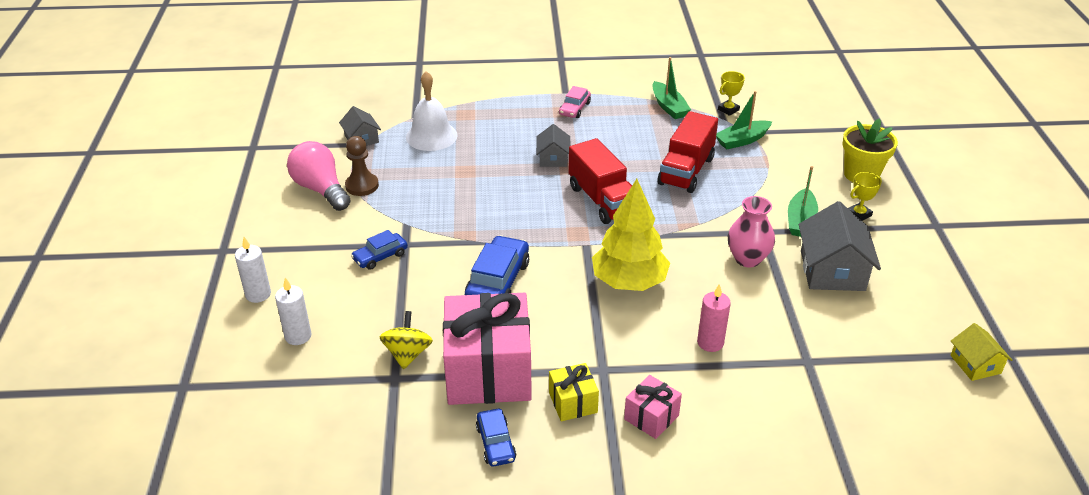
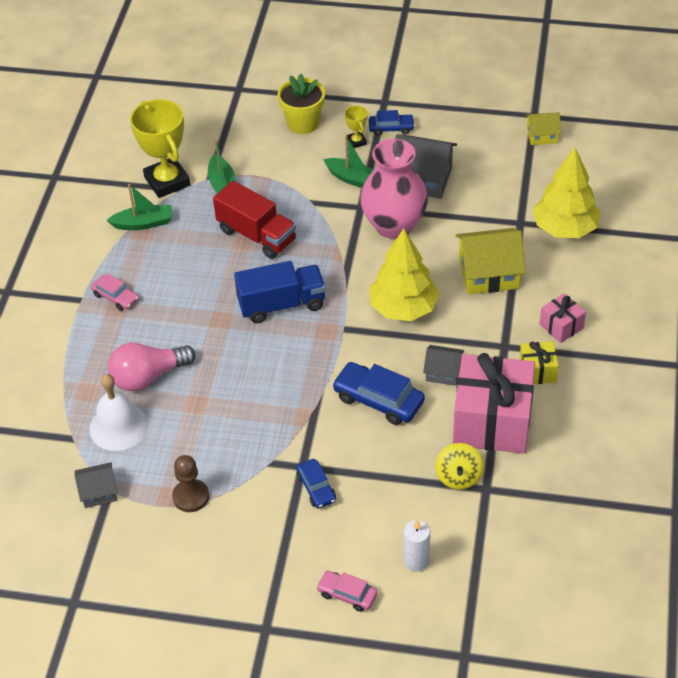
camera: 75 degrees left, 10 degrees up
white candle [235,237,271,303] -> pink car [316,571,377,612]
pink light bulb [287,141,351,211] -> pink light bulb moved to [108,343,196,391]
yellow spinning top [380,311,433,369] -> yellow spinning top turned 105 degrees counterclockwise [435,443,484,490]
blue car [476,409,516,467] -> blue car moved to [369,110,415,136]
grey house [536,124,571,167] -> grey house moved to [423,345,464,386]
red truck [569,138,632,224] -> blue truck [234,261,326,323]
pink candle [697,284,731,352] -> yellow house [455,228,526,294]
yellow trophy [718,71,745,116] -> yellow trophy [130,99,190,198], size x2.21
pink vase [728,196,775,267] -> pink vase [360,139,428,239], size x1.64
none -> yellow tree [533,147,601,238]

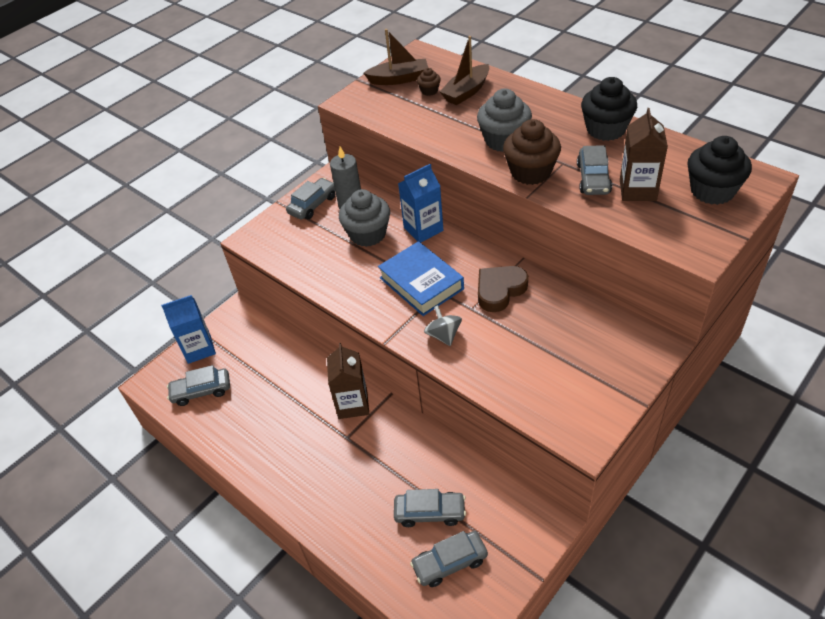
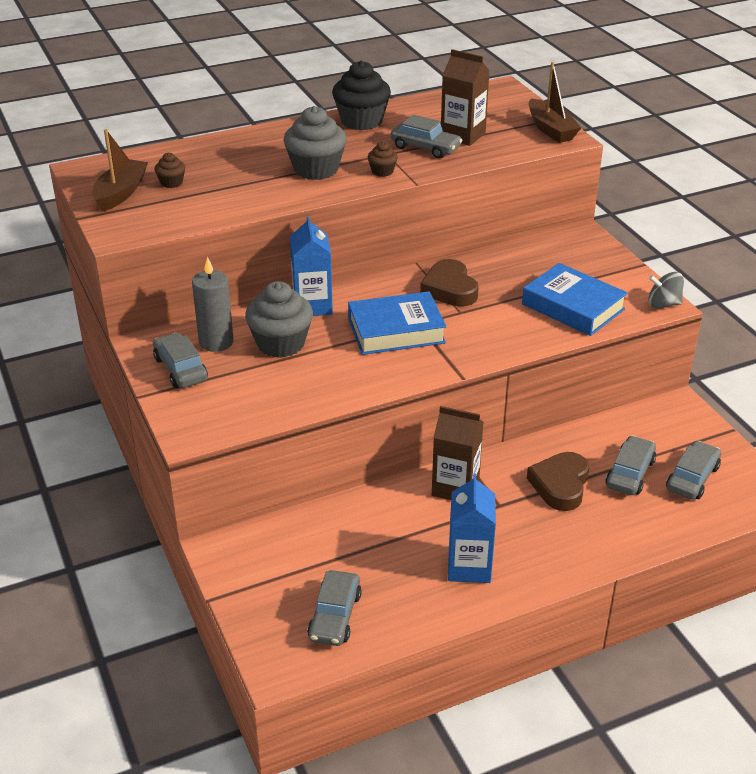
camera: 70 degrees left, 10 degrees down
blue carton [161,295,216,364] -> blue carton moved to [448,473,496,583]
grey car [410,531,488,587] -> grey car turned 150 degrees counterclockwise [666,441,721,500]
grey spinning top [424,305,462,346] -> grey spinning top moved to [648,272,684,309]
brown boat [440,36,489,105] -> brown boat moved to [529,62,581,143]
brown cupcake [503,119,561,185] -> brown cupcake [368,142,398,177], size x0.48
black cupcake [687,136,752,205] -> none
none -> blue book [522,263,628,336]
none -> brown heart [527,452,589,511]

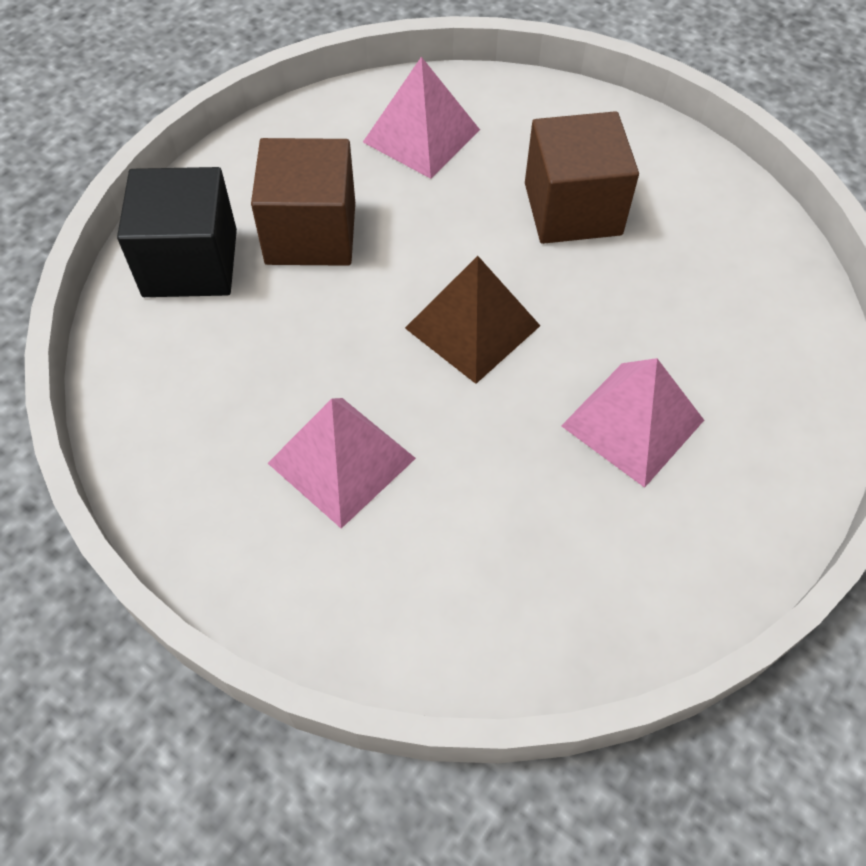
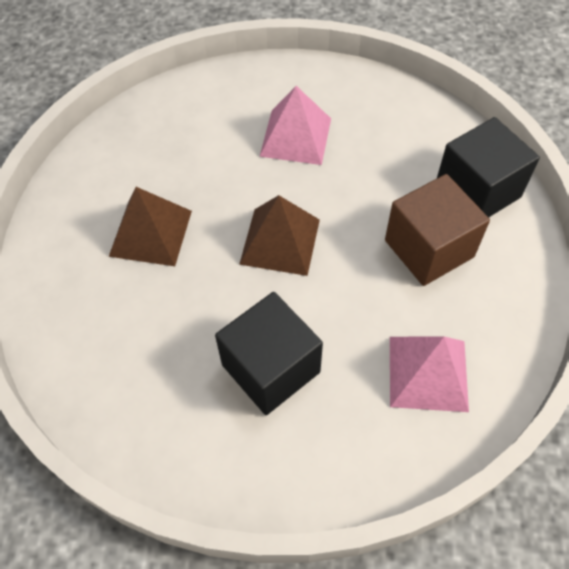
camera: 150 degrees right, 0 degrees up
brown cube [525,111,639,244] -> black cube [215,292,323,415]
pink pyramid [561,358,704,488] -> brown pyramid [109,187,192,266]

==

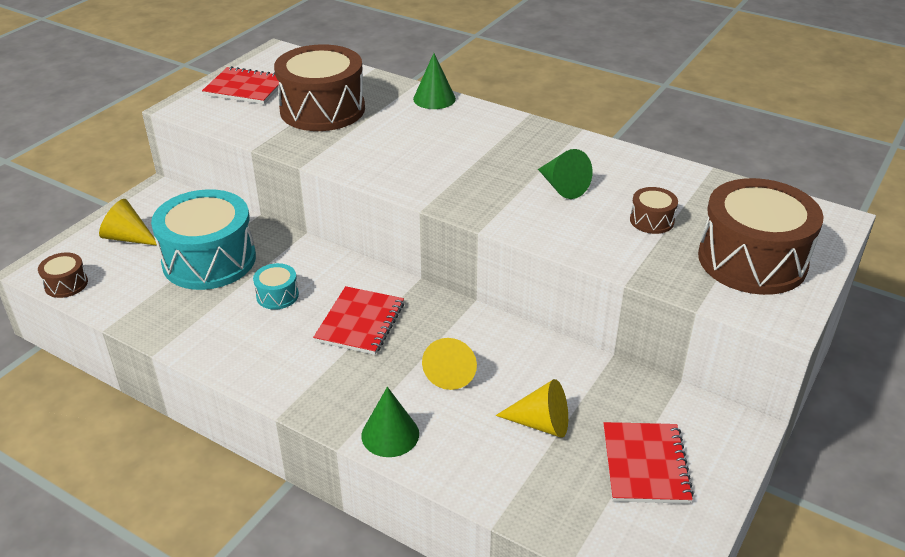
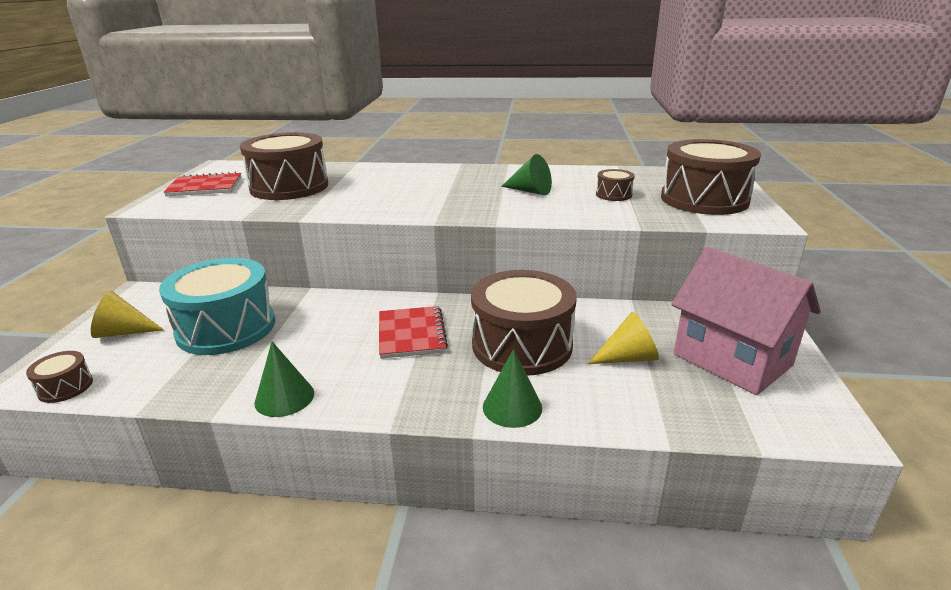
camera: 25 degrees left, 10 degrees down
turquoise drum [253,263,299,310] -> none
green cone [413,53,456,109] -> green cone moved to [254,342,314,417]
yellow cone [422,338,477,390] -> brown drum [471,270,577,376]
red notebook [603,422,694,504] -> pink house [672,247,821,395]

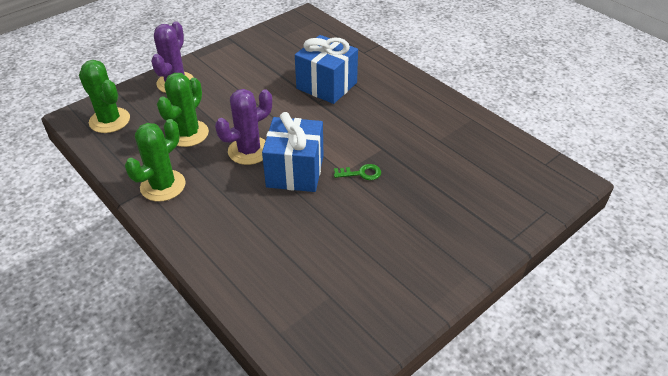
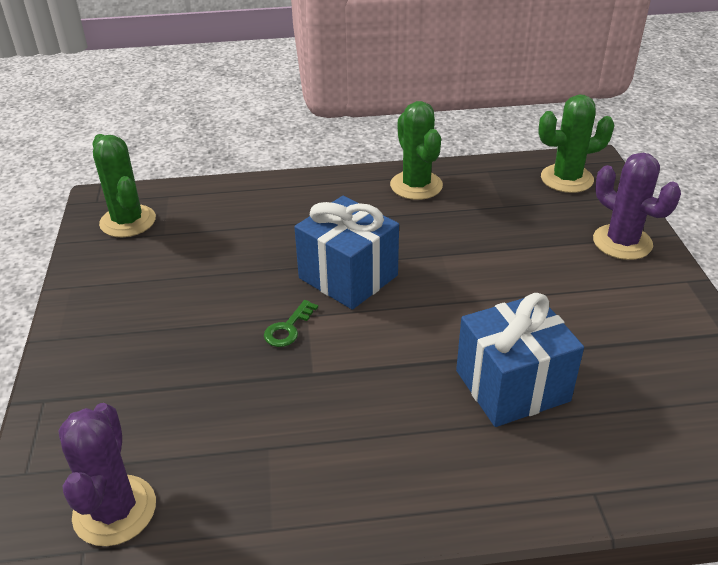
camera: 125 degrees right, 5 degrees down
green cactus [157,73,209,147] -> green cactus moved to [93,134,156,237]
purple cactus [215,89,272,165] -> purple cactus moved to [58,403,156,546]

...

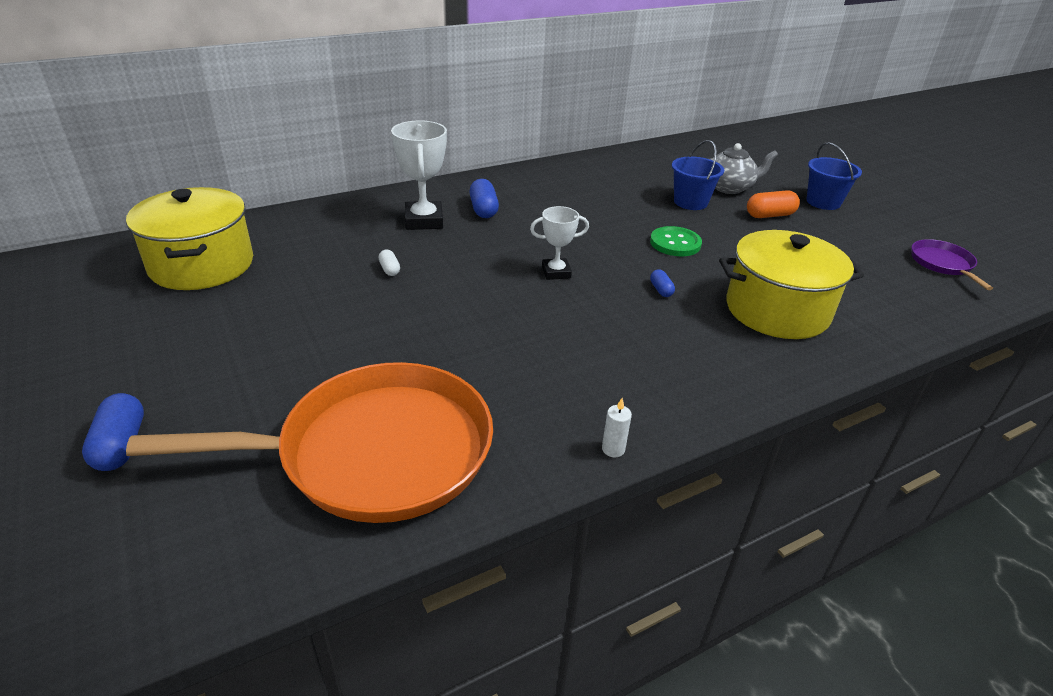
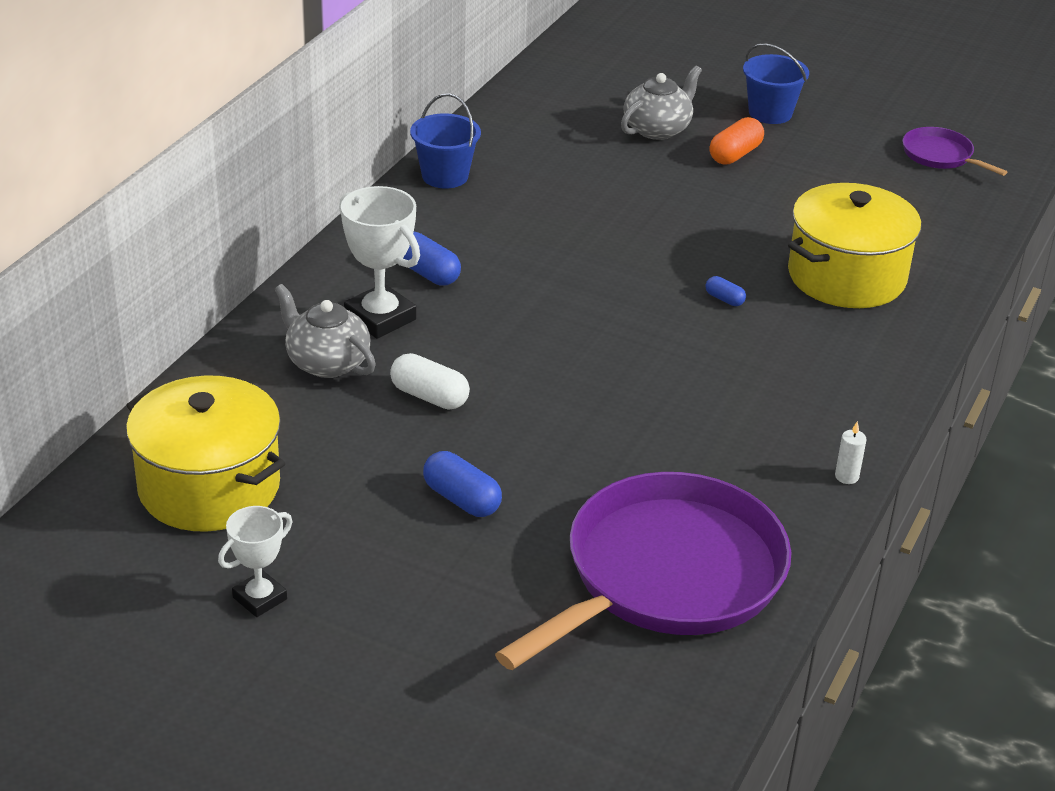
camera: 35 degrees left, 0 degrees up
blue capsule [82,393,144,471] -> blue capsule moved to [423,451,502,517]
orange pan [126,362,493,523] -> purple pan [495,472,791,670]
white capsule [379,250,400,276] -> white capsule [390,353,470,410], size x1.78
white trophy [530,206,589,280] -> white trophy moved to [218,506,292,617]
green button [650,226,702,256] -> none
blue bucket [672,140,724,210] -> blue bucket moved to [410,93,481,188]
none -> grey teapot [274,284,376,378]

#### EXERCISE REQUIREMENTS
Please copy every line from the entries that includes the word "drum".

#### PROBLEM SOLUTION
turquoise drum [253,263,299,310] -> none
yellow cone [422,338,477,390] -> brown drum [471,270,577,376]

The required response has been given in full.